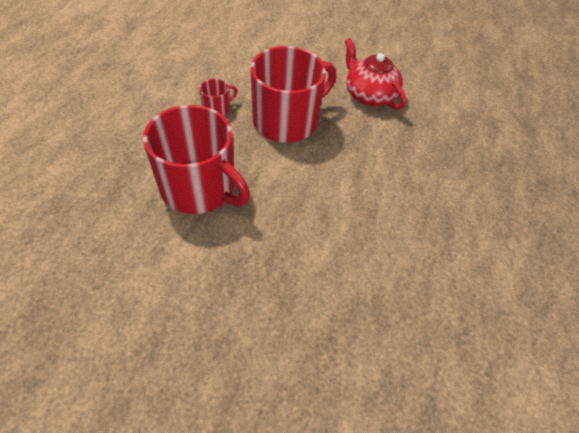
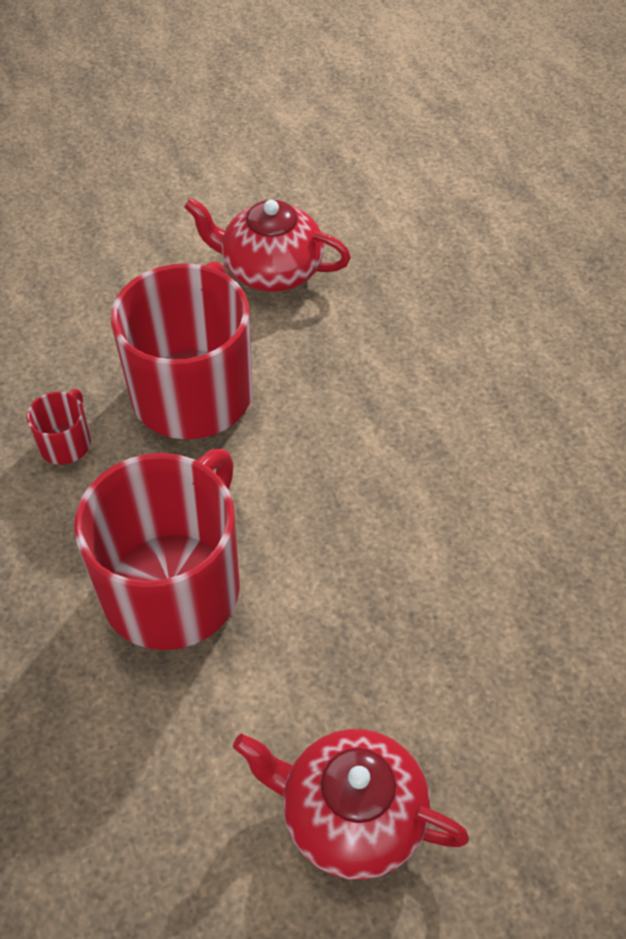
camera: 35 degrees left, 0 degrees up
red mug [143,105,250,214] -> red mug turned 60 degrees counterclockwise [74,449,240,650]
none -> red teapot [233,729,469,880]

What is required:
Repeat the listing verbatim, pictures excluded.

Result of the exercise:
camera: 35 degrees left, 0 degrees up
red mug [143,105,250,214] -> red mug turned 60 degrees counterclockwise [74,449,240,650]
none -> red teapot [233,729,469,880]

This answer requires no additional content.